In the rows below, count the lines that contain the string "major", matching case exactly. Give only the number.

═══ ENTRIES

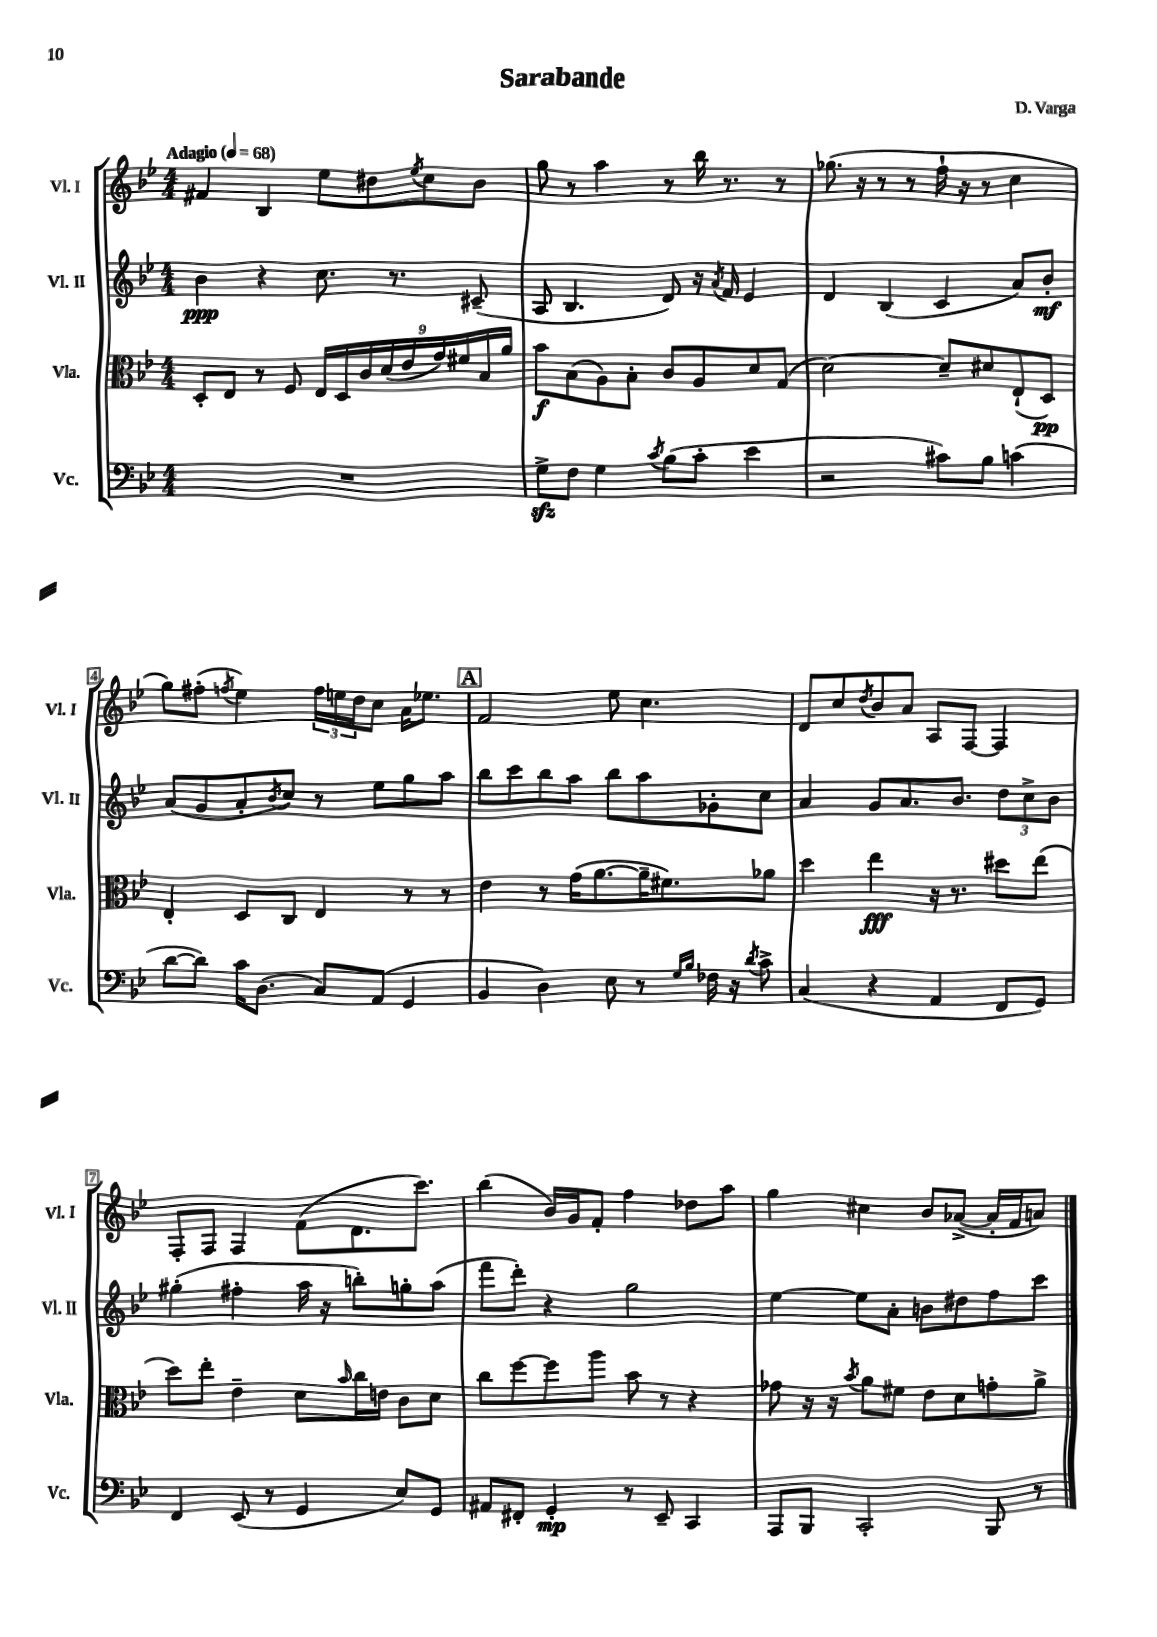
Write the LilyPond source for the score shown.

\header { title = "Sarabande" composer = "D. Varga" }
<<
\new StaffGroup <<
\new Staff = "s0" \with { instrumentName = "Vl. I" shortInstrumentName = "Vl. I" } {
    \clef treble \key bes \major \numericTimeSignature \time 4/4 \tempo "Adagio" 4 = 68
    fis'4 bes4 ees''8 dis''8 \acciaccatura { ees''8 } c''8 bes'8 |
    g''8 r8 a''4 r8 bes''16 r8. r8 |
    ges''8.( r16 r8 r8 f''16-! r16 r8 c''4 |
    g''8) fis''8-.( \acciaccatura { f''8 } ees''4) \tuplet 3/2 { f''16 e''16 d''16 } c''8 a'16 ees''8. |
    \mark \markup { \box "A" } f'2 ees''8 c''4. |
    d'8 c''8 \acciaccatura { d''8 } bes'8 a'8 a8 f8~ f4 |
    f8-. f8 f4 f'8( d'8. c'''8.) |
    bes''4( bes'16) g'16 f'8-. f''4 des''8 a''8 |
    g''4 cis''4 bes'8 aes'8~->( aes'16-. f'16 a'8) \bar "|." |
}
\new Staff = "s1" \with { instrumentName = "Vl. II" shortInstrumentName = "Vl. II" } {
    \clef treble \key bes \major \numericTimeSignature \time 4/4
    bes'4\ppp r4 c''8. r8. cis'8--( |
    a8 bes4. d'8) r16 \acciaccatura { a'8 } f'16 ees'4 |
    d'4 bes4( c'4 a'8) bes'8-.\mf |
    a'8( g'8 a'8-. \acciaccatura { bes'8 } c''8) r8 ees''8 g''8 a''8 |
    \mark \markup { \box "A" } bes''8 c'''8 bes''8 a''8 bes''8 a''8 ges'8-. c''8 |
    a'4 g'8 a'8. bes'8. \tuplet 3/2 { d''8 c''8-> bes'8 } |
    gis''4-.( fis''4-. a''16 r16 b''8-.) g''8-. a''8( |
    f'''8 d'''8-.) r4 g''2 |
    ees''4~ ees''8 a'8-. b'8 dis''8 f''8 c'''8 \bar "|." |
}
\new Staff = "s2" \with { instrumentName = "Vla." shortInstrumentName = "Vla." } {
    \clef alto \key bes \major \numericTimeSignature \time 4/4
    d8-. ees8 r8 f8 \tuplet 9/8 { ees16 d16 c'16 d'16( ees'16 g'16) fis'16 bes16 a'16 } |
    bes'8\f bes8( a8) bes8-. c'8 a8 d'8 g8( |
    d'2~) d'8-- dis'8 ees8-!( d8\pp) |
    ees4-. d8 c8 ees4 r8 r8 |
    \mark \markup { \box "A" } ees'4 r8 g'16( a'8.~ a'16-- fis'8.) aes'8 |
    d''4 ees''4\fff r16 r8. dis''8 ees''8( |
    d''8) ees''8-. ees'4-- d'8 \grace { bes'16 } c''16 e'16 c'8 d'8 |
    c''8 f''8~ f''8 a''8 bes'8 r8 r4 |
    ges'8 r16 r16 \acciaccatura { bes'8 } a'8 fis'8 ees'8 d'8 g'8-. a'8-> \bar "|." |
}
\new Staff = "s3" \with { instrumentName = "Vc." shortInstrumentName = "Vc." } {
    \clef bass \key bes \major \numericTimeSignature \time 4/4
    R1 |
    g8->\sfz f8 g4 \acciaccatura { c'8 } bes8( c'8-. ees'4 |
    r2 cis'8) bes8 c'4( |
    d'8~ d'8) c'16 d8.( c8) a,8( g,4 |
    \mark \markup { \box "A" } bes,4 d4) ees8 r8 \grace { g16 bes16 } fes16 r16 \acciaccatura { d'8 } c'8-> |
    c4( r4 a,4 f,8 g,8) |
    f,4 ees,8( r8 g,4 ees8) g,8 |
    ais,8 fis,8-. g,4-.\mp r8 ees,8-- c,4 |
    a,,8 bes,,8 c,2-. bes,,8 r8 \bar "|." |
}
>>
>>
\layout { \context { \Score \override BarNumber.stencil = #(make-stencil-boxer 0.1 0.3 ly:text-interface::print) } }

══════
═══ ENTRIES

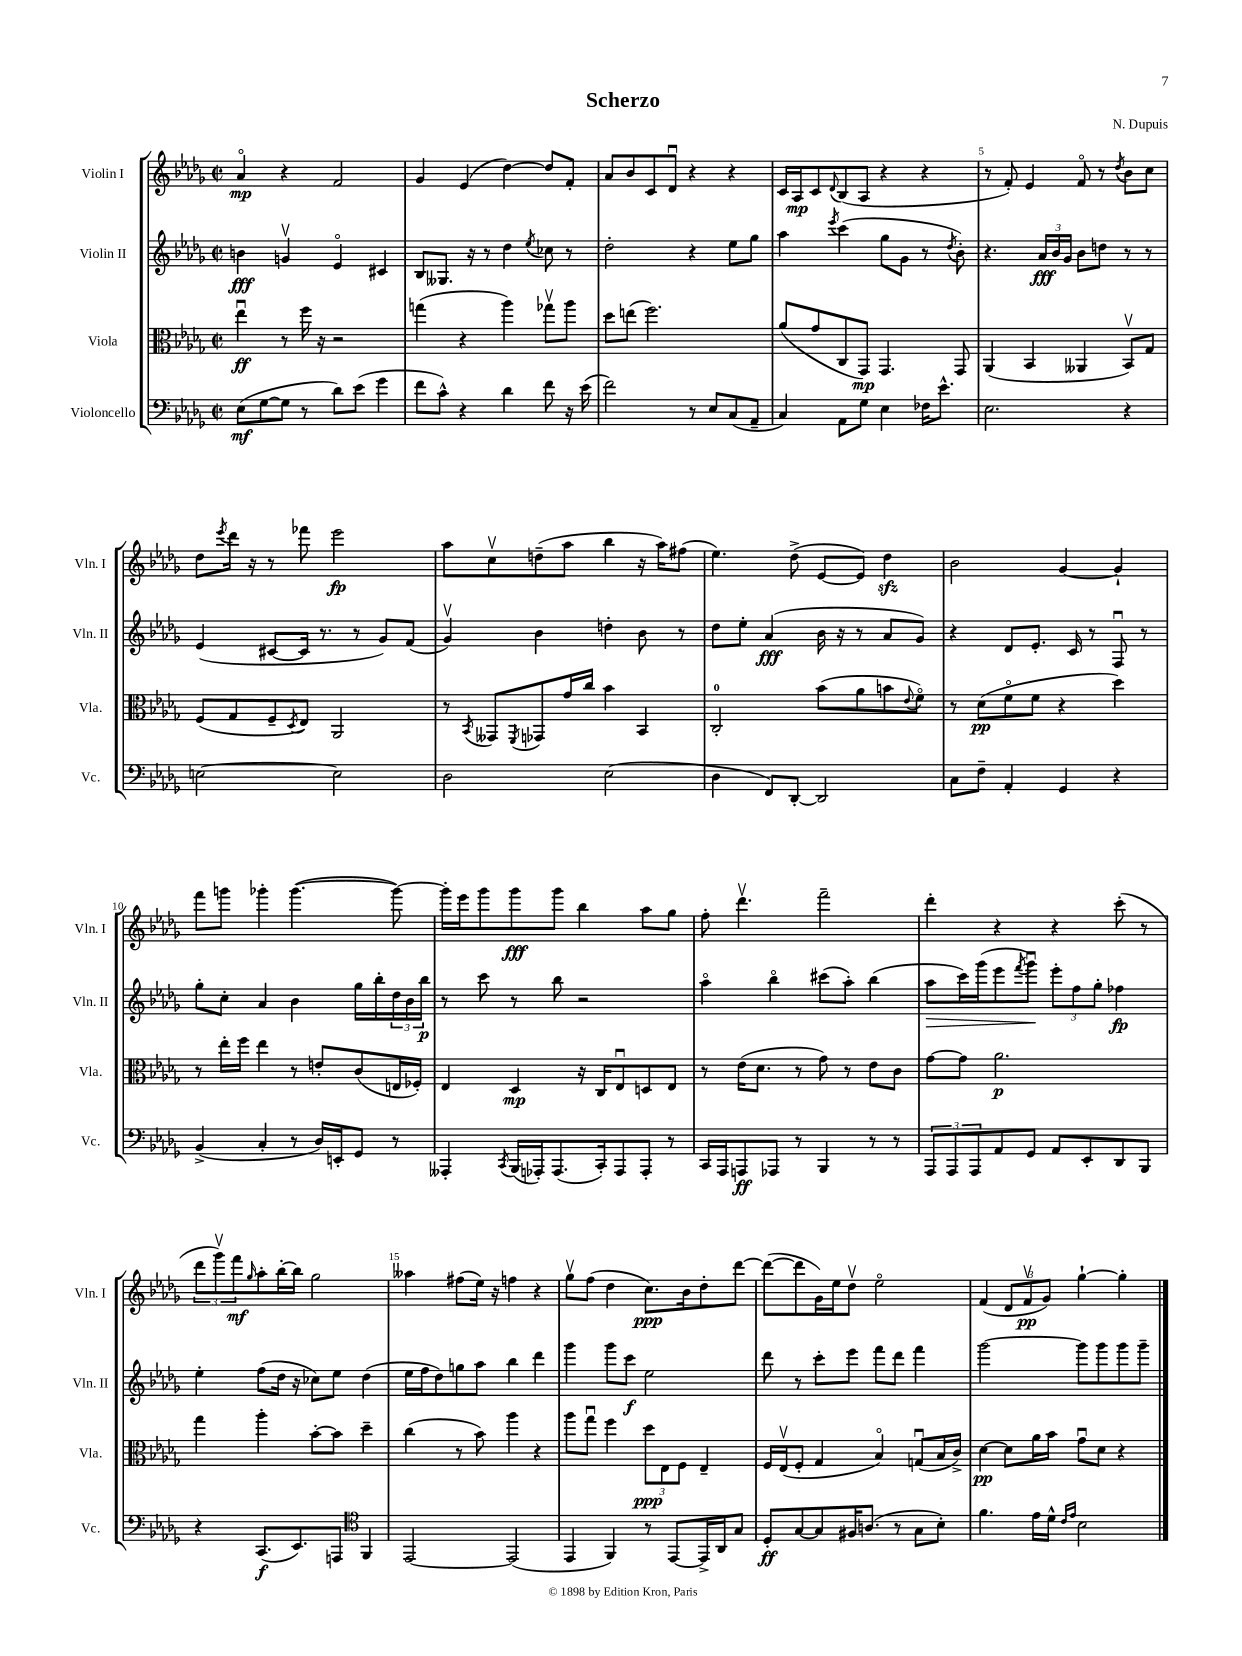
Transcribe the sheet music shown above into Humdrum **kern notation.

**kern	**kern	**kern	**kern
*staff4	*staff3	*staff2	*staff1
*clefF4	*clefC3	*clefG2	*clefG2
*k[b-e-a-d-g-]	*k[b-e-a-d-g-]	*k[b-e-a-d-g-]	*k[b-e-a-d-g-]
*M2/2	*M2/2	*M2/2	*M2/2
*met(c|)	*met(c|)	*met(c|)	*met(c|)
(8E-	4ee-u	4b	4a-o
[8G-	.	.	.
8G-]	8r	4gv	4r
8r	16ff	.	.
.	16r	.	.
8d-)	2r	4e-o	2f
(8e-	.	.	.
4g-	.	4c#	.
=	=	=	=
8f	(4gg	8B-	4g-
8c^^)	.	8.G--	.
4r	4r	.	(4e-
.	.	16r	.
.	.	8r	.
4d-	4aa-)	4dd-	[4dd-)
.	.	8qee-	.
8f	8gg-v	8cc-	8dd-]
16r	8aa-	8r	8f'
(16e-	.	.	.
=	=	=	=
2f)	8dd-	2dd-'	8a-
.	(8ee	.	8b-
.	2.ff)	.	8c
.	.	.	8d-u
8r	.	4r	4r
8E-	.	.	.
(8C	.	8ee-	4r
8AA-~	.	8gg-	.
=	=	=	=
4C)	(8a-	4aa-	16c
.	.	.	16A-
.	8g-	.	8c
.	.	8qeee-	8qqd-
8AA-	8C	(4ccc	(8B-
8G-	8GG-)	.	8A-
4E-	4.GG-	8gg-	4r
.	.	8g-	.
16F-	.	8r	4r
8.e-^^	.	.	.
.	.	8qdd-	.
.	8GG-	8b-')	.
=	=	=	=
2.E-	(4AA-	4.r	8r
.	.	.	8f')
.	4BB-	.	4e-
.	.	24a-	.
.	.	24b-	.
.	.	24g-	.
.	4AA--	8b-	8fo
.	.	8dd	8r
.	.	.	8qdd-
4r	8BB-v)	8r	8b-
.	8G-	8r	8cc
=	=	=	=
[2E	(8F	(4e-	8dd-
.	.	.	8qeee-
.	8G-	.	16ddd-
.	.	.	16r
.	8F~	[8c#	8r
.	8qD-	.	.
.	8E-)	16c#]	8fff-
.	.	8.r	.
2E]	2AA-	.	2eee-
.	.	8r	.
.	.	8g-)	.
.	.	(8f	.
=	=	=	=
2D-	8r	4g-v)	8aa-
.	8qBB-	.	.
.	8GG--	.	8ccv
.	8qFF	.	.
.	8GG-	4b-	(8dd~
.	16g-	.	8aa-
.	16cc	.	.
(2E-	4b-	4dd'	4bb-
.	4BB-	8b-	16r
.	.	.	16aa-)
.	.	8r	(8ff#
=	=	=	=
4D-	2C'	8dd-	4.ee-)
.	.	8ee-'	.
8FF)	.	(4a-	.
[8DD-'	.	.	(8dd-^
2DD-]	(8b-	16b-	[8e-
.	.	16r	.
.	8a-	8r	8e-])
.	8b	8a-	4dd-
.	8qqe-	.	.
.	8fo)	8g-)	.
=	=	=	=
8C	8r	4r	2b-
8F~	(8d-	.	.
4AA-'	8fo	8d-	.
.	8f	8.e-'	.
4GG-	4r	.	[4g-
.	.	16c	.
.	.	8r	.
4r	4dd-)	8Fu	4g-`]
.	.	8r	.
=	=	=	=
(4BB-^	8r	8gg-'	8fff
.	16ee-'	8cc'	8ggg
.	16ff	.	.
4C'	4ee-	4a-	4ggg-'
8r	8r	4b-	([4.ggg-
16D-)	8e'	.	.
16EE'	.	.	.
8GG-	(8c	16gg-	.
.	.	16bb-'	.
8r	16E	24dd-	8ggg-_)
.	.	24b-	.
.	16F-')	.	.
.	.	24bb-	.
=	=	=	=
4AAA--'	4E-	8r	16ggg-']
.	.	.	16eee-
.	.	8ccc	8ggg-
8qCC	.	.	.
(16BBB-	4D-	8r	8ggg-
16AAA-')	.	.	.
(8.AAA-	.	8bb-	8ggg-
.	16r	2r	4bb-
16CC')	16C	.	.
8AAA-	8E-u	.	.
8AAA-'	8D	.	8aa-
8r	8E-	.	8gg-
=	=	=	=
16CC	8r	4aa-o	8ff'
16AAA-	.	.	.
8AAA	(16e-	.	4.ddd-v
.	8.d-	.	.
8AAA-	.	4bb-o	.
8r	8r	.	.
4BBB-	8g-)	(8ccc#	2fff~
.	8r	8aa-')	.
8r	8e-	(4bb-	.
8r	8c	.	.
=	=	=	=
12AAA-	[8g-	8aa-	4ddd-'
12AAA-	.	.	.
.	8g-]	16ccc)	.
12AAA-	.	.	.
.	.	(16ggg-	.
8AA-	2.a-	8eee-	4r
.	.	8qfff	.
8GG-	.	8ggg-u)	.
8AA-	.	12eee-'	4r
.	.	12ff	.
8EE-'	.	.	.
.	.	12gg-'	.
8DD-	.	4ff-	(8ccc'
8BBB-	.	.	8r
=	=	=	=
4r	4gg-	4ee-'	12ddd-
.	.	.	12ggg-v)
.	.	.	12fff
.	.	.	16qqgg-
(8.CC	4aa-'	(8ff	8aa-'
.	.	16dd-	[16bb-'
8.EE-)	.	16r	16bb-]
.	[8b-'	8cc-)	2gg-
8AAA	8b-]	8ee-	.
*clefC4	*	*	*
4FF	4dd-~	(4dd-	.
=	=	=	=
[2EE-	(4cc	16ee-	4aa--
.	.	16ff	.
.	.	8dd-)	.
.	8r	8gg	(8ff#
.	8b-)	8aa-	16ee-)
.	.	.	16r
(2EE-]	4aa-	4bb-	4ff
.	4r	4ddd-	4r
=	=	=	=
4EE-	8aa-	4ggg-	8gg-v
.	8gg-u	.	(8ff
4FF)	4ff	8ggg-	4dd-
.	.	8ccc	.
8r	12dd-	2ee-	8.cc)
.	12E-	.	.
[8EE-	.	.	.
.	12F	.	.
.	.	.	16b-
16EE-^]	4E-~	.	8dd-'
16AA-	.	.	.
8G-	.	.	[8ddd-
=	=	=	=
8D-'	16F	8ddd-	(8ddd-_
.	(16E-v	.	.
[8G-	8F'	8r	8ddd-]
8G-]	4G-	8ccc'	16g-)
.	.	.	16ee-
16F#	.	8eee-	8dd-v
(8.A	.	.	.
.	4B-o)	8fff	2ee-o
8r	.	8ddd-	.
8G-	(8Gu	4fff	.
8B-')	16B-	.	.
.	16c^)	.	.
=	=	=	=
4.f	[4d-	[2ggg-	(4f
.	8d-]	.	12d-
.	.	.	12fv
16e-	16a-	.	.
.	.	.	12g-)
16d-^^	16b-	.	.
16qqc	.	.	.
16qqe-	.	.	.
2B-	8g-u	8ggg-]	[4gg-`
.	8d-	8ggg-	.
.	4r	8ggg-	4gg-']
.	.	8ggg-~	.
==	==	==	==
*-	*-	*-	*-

══════

THE OUTPUT —
4